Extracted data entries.

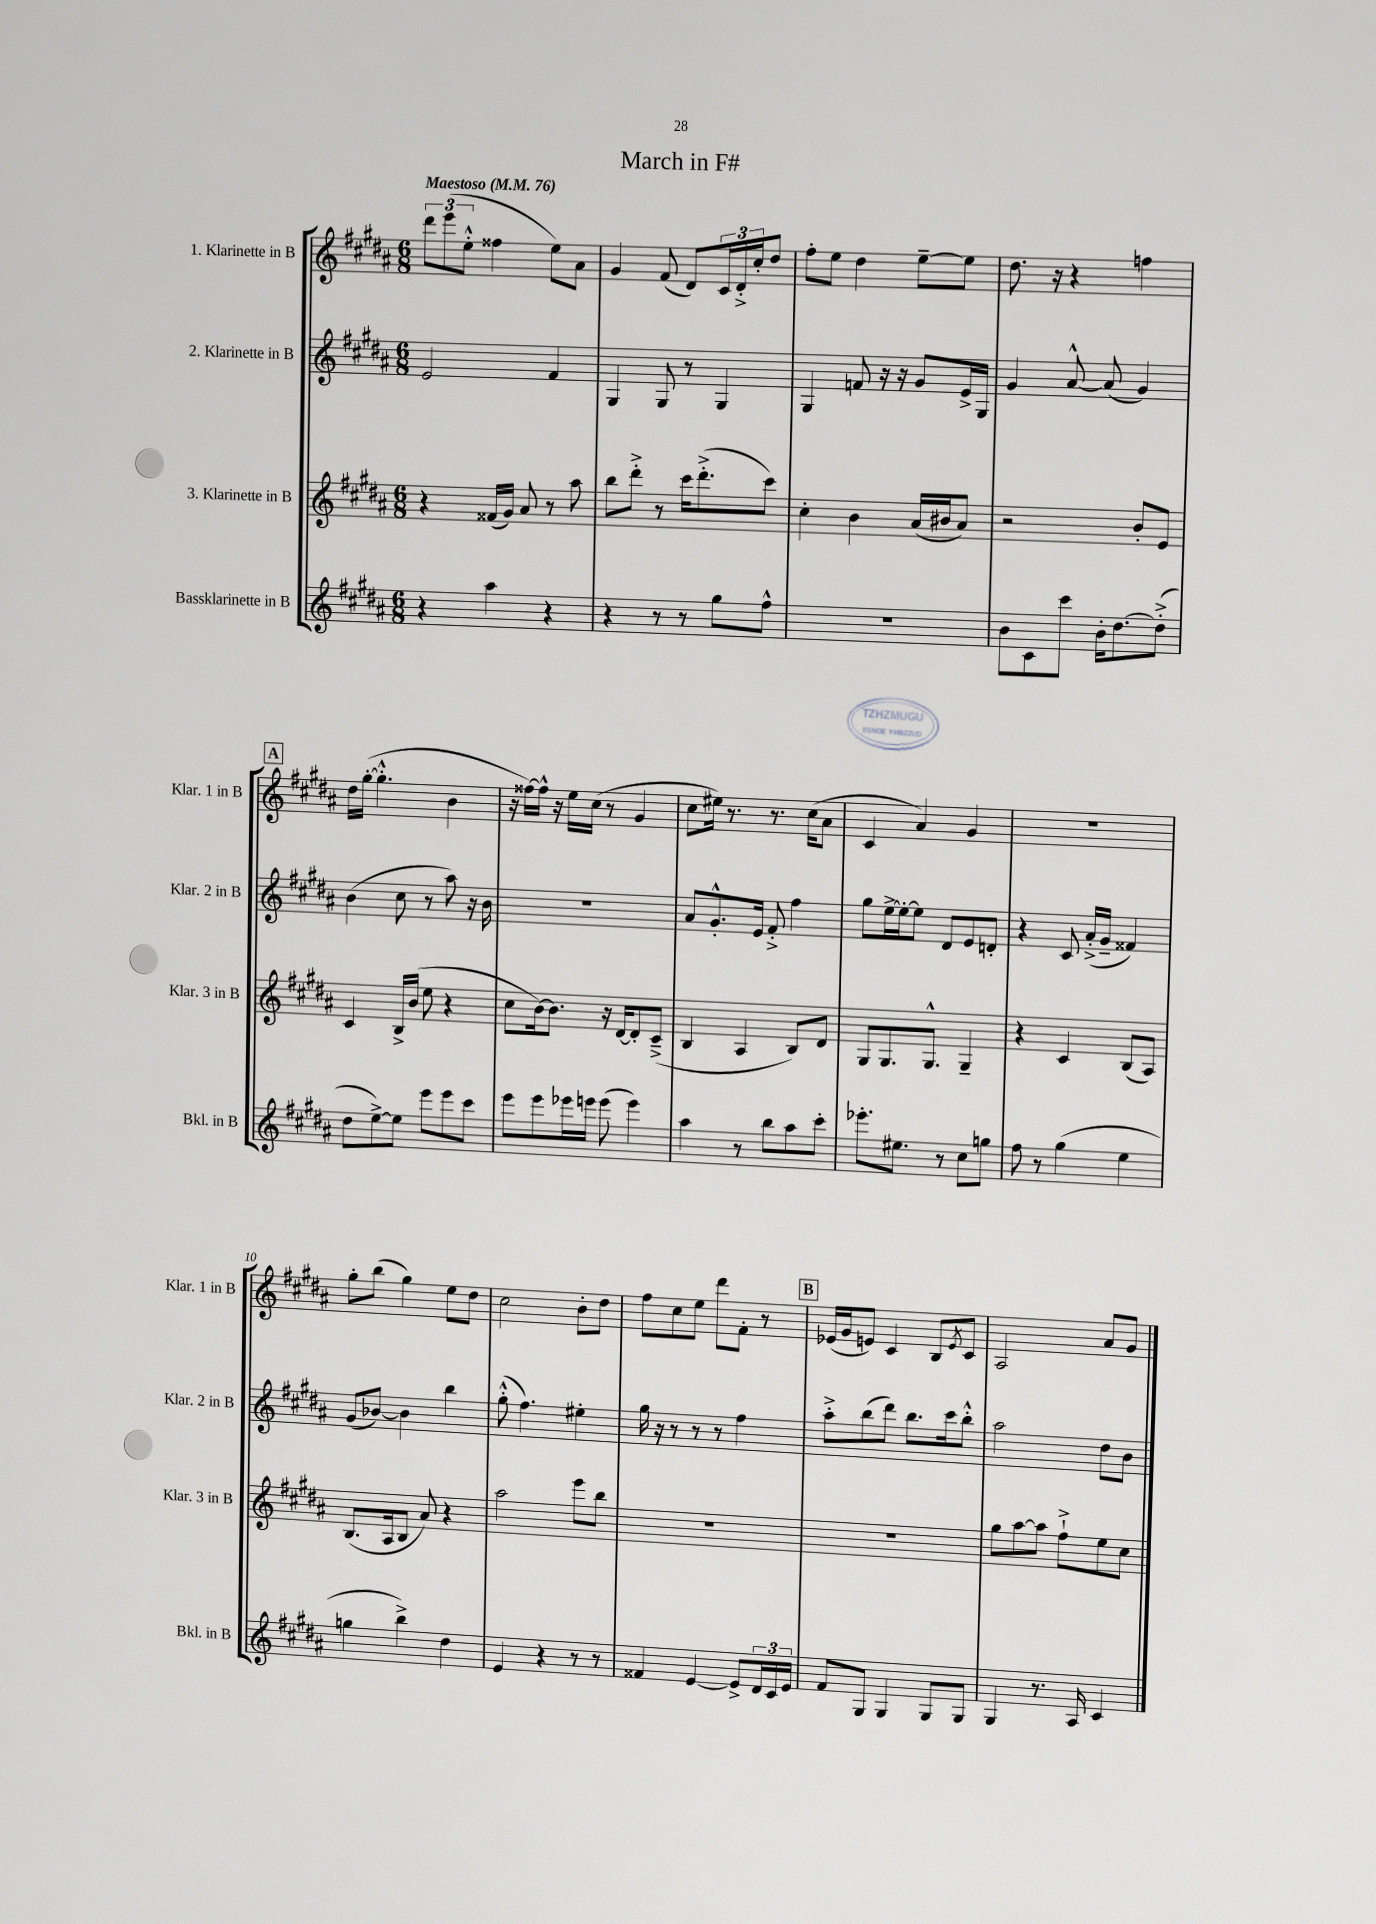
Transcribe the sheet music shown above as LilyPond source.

\header { title = "March in F#" }
<<
\new StaffGroup <<
\new Staff = "s0" \with { instrumentName = "1. Klarinette in B" shortInstrumentName = "Klar. 1 in B" } {
    \clef treble \key b \major \numericTimeSignature \time 6/8 \tempo "Maestoso" 4 = 76
    \tuplet 3/2 { dis'''8 e'''8( e''8-.-^ } fisis''4 e''8) ais'8 |
    gis'4 fis'8( dis'8) \tuplet 3/2 { cis'16 dis'16-.-> cis''16-. } dis''8 |
    fis''8-. e''8 dis''4 e''8~-- e''8 |
    dis''8. r16 r4 f''4 |
    \mark \markup { \box "A" } dis''16 gis''16~-.( gis''4.-.-^ b'4 |
    r16 fisis''16~) fisis''16-^ r16 e''16 cis''16( r8 gis'4 |
    cis''8 eis''16) r8. r8. cis''16( ais'8 |
    cis'4 ais'4) gis'4 |
    R2. |
    gis''8-. b''8( gis''4) e''8 dis''8 |
    cis''2 b'8-. dis''8 |
    fis''8 cis''8 e''8 dis'''8 fis'8-. r8 |
    \mark \markup { \box "B" } ees'16( gis'16 e'8) cis'4 b8 \acciaccatura { e'8 } cis'8 |
    ais2 ais'8 gis'8 \bar "|." |
}
\new Staff = "s1" \with { instrumentName = "2. Klarinette in B" shortInstrumentName = "Klar. 2 in B" } {
    \clef treble \key b \major \numericTimeSignature \time 6/8
    e'2 fis'4 |
    gis4 gis8 r8 gis4 |
    gis4 f'8 r16 r16 gis'8 e'16-> gis16 |
    gis'4 ais'8~-^ ais'8( gis'4) |
    \mark \markup { \box "A" } b'4( cis''8 r8 ais''8) r16 b'16 |
    R2. |
    ais'8 gis'8.-.-^ e'16 fis'8-.-> fis''4 |
    gis''8 e''16~-> e''16~-. e''8 dis'8 e'8 d'8-. |
    r4 cis'8 ais'16-.->( gis'16-- fisis'4) |
    gis'8( bes'8~) bes'4 b''4 |
    gis''8-.-^( fis''4.) eis''4-. |
    gis''16 r16 r8 r8 r8 fis''4 |
    \mark \markup { \box "B" } ais''8-.-> b''8( dis'''8) b''8. cis'''16 b''8-.-^ |
    ais''2 dis''8 b'8 \bar "|." |
}
\new Staff = "s2" \with { instrumentName = "3. Klarinette in B" shortInstrumentName = "Klar. 3 in B" } {
    \clef treble \key b \major \numericTimeSignature \time 6/8
    r4 fisis'16( gis'16) ais'8 r8 ais''8 |
    b''8 dis'''8-.-> r8 cis'''16 dis'''8.-.->( cis'''8) |
    cis''4-. b'4 ais'16( bis'16 ais'8) |
    r2 b'8-. e'8 |
    \mark \markup { \box "A" } cis'4 b16-> b'16( e''8 r4 |
    cis''8 b'16~) b'8. r16 dis'16~ dis'8-. cis'8--->( |
    b4 ais4 b8) dis'8 |
    gis8 gis8. gis8.-^ gis4-- |
    r4 cis'4 b8( ais8) |
    b8.( ais16 b8 ais'8) r4 |
    ais''2 e'''8 b''8 |
    R2. |
    \mark \markup { \box "B" } R2. |
    gis''8 ais''8~ ais''8 fis''8-!-> e''8 cis''8 \bar "|." |
}
\new Staff = "s3" \with { instrumentName = "Bassklarinette in B" shortInstrumentName = "Bkl. in B" } {
    \clef treble \key b \major \numericTimeSignature \time 6/8
    r4 ais''4 r4 |
    r4 r8 r8 gis''8 fis''8-^ |
    R2. |
    b'8 cis'8 cis'''8 b'16-. dis''8.~ dis''8-.->( |
    \mark \markup { \box "A" } dis''8 e''8~->) e''8 e'''8 e'''8 cis'''8 |
    e'''8 e'''8 ees'''16 e'''16 e'''8( e'''4) |
    ais''4 r8 b''8 ais''8 cis'''8-. |
    ees'''8.-. eis''8. r8 cis''8 g''8 |
    fis''8 r8 gis''4( e''4 |
    g''4 b''4->) dis''4 |
    e'4 r4 r8 r8 |
    fisis'4 e'4~ e'8-> \tuplet 3/2 { dis'16 cis'16 e'16 } |
    \mark \markup { \box "B" } fis'8 gis8 gis4 gis8 gis8 |
    gis4 r8. ais16 cis'4 \bar "|." |
}
>>
>>
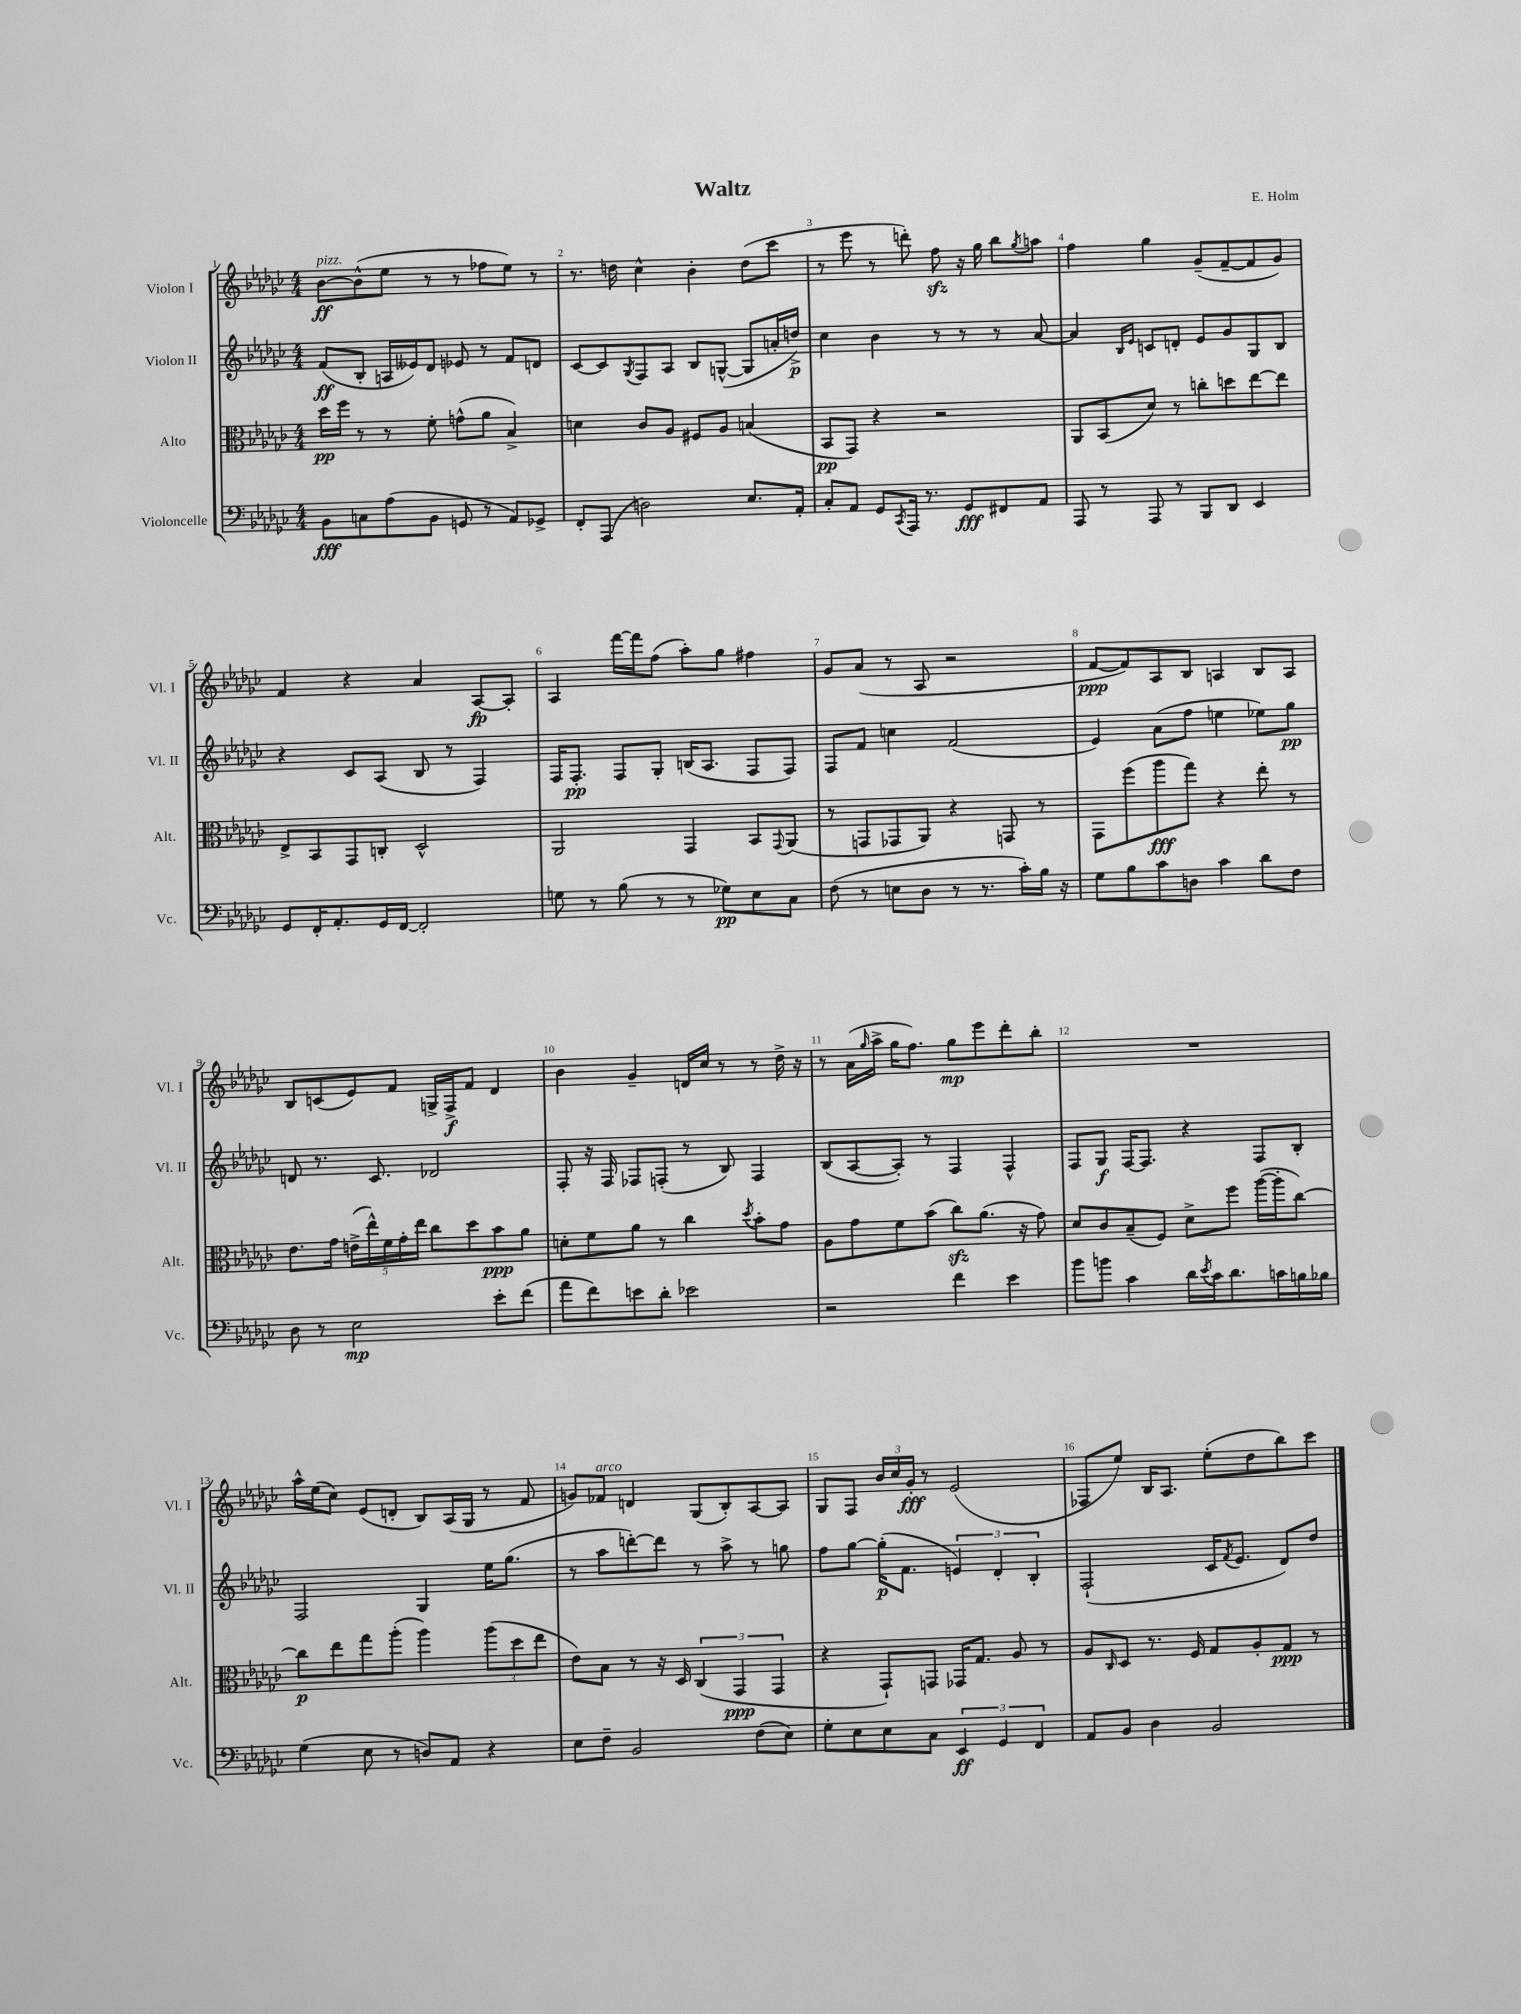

What you are asked to do. Return each line of the material above that contains the string "mark", matching case exactly.

Output for this exercise.
    \mark \markup { \box "A" } dis''16 gis''16~-.( gis''4.-.-^ b'4 |
    \mark \markup { \box "B" } ees'16( gis'16 e'8) cis'4 b8 \acciaccatura { e'8 } cis'8 |
    \mark \markup { \box "A" } b'4( cis''8 r8 ais''8) r16 b'16 |
    \mark \markup { \box "B" } ais''8-.-> b''8( dis'''8) b''8. cis'''16 b''8-.-^ |
    \mark \markup { \box "A" } cis'4 b16-> b'16( e''8 r4 |
    \mark \markup { \box "B" } R2. |
    \mark \markup { \box "A" } dis''8 e''8~->) e''8 e'''8 e'''8 cis'''8 |
    \mark \markup { \box "B" } fis'8 gis8 gis4 gis8 gis8 |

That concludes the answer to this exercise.